» **HOW TO COMPLETE THIS TASK**
Take the lines from the line containing "C3: 330nF (5V, GND) -> 330nF (GND, VEE)" through the end of the entries and output them exactly, with no pictures and nothing more.

══ RECORDED DATA ══

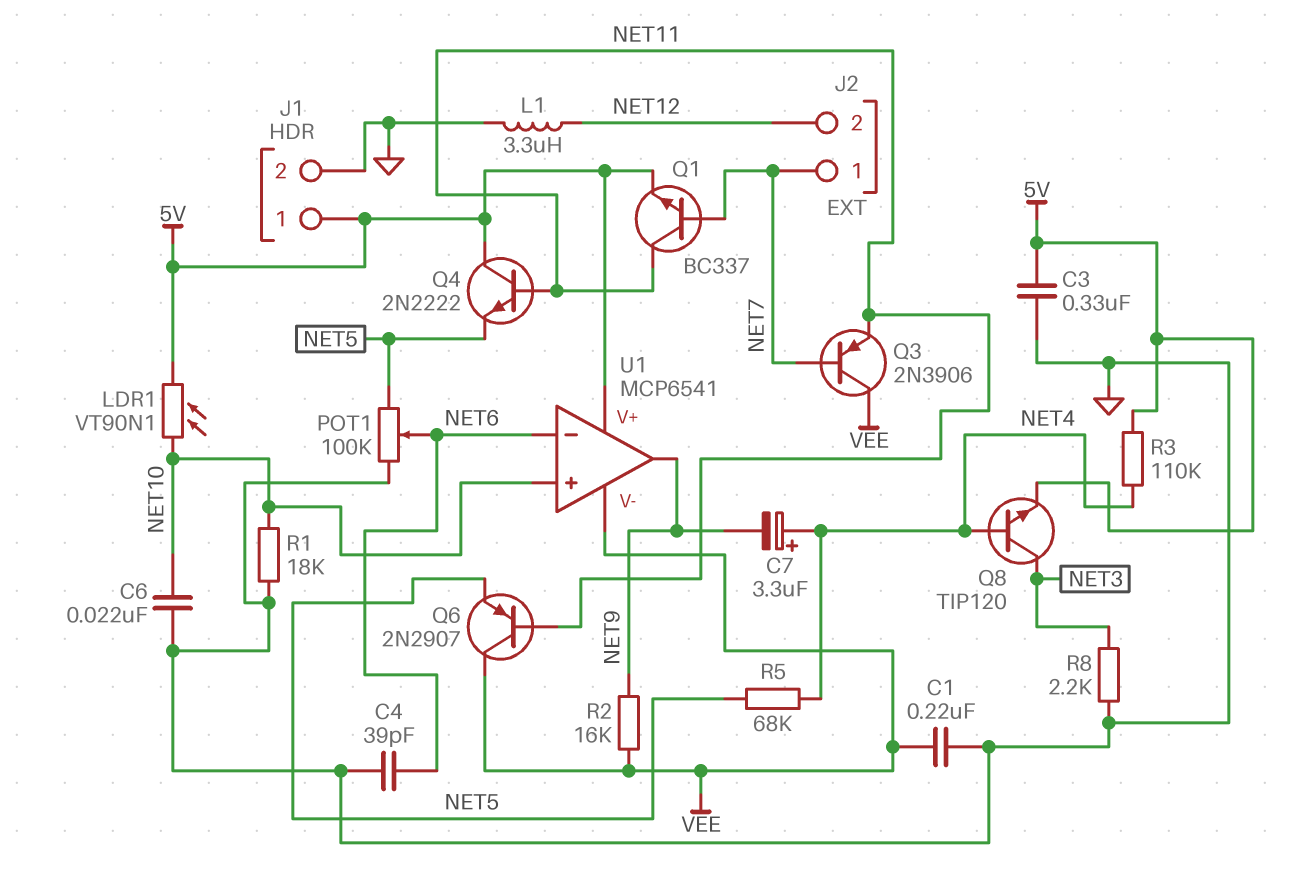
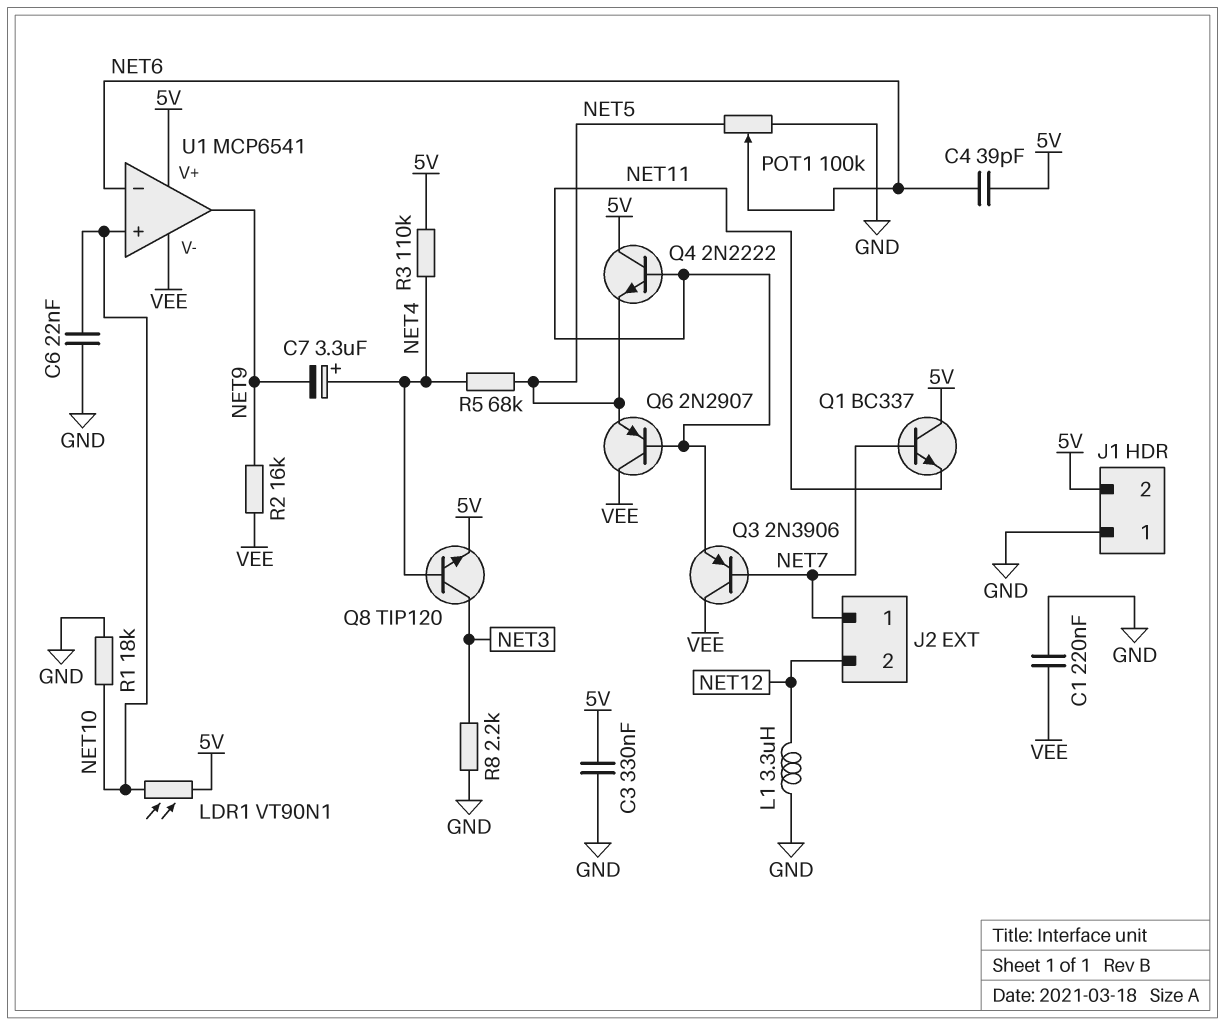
C4: 39pF (GND, NET6) -> 39pF (5V, NET6)
J1 pin 1: 5V -> GND
J1 pin 2: GND -> 5V
Q1: NPN BC337 (B NET7, C NET11, E 5V) -> NPN BC337 (B NET7, C 5V, E NET11)

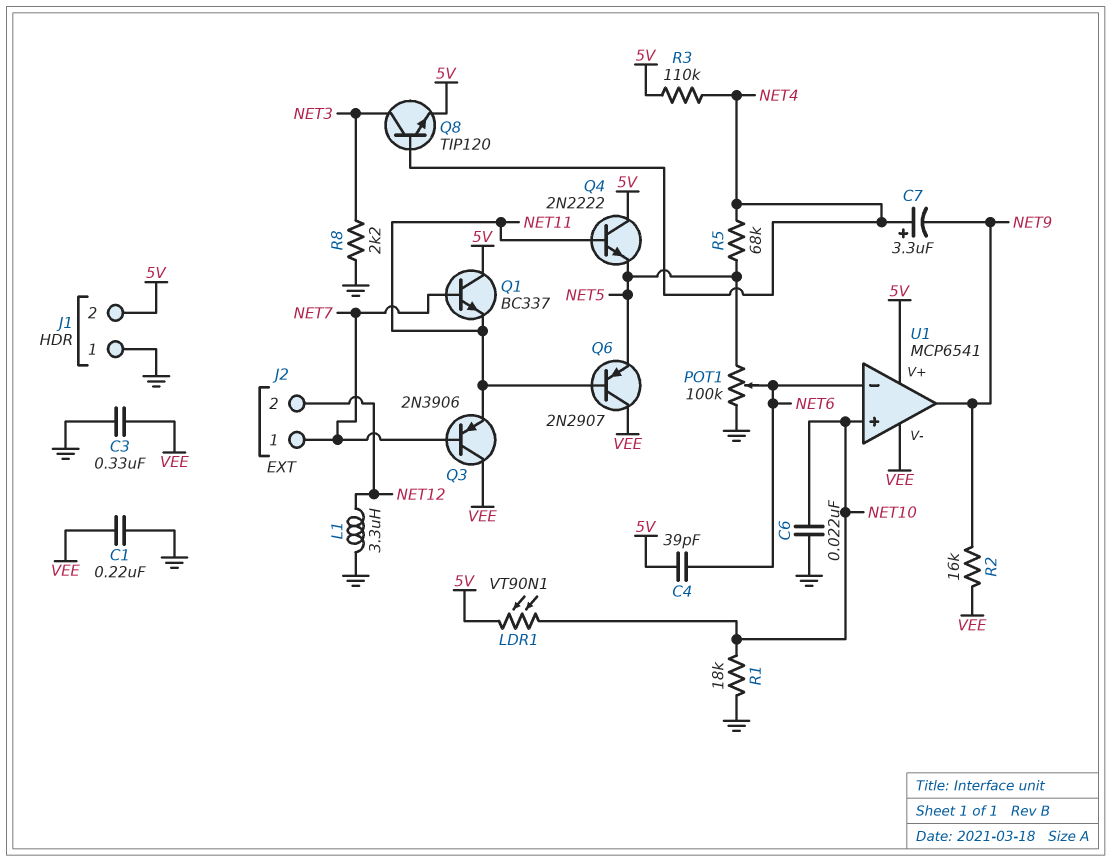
C3: 330nF (5V, GND) -> 330nF (GND, VEE)

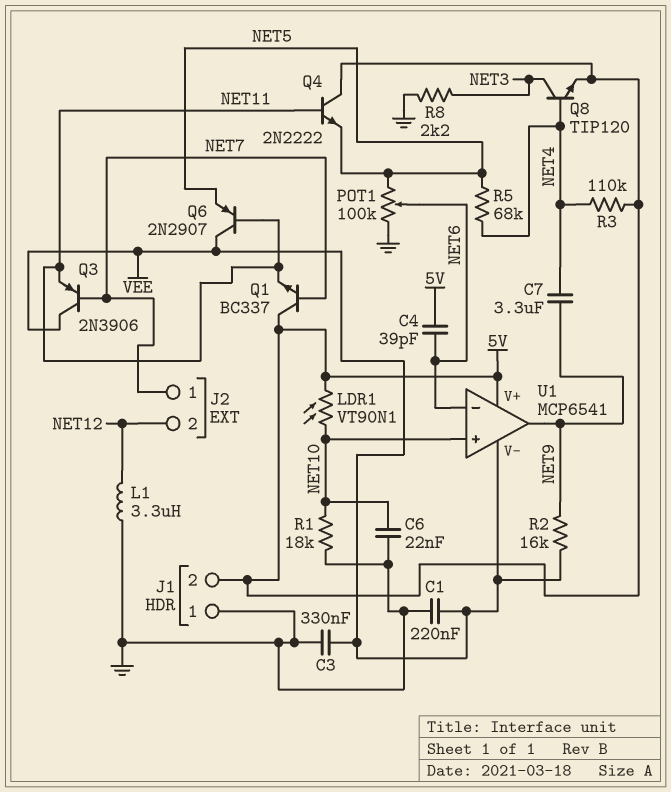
C7: 3.3uF (plus NET4, minus NET9) -> 3.3uF (NET4, NET9)

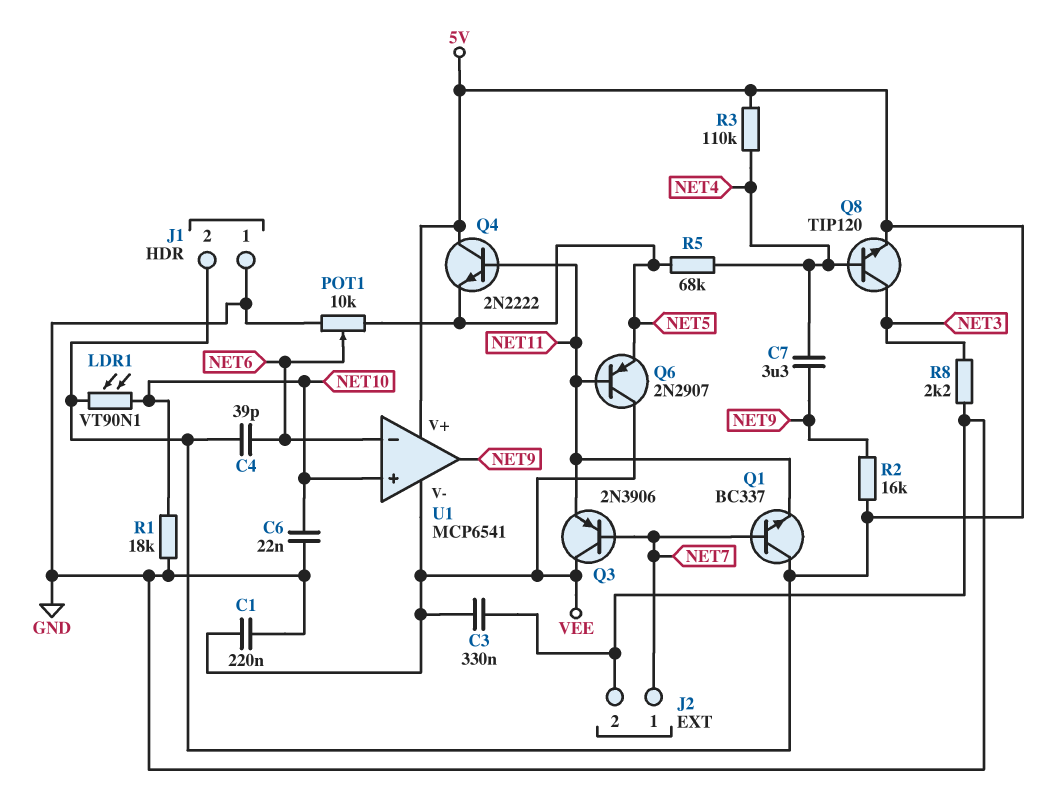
J2 pin 2: NET12 -> GND
L1: 3.3uH (GND, NET12) -> none
POT1: 100k (GND, NET5, wiper NET6) -> 10k (GND, NET5, wiper NET6)
R2: 16k (NET9, VEE) -> 16k (5V, NET9)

═══

» **EXPECTED ANSWER**
C3: 330nF (5V, GND) -> 330nF (GND, VEE)

C7: 3.3uF (plus NET4, minus NET9) -> 3.3uF (NET4, NET9)

J2 pin 2: NET12 -> GND
L1: 3.3uH (GND, NET12) -> none
POT1: 100k (GND, NET5, wiper NET6) -> 10k (GND, NET5, wiper NET6)
R2: 16k (NET9, VEE) -> 16k (5V, NET9)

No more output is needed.